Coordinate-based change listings
------------------------------------------------------------------------

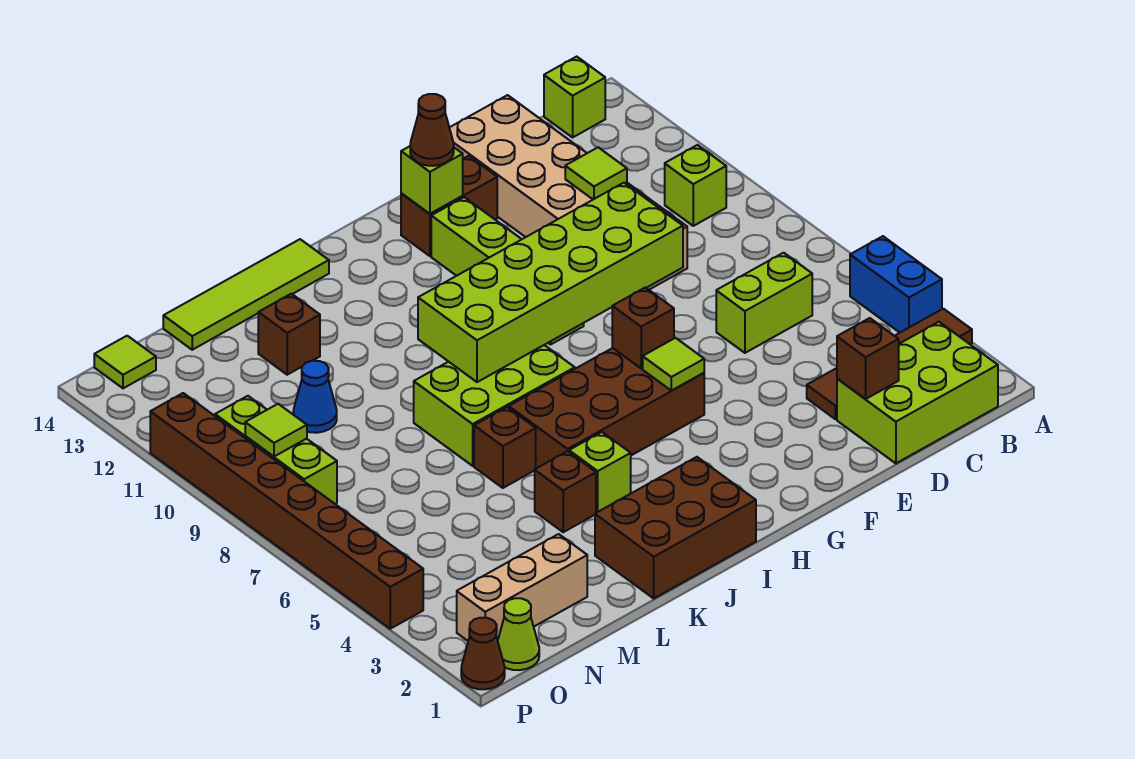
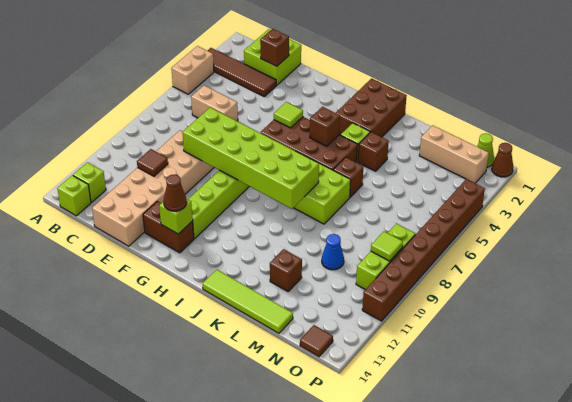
blue brick A4:A5 level 1 -> tan brick A4:A5 level 1
lime brick B1:D2 level 1 -> lime brick C1:D2 level 1
lime brick B10 level 1 -> lime brick B13 level 1
lime brick C6:D6 level 1 -> tan brick C6:D6 level 1
lime tile D11 level 2 -> brown tile D11 level 2
brown brick G6 level 2 -> brown brick I5 level 2
brown brick I1:K2 level 1 -> brown brick I1:J3 level 1
lime tile O14 level 1 -> brown tile O14 level 1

------------------------------------------------------------------------

▸ **Problem to solve**: Wherever "brick" occurs in the records above, copy the line it sits in.

▸ **Answer box**:
blue brick A4:A5 level 1 -> tan brick A4:A5 level 1
lime brick B1:D2 level 1 -> lime brick C1:D2 level 1
lime brick B10 level 1 -> lime brick B13 level 1
lime brick C6:D6 level 1 -> tan brick C6:D6 level 1
brown brick G6 level 2 -> brown brick I5 level 2
brown brick I1:K2 level 1 -> brown brick I1:J3 level 1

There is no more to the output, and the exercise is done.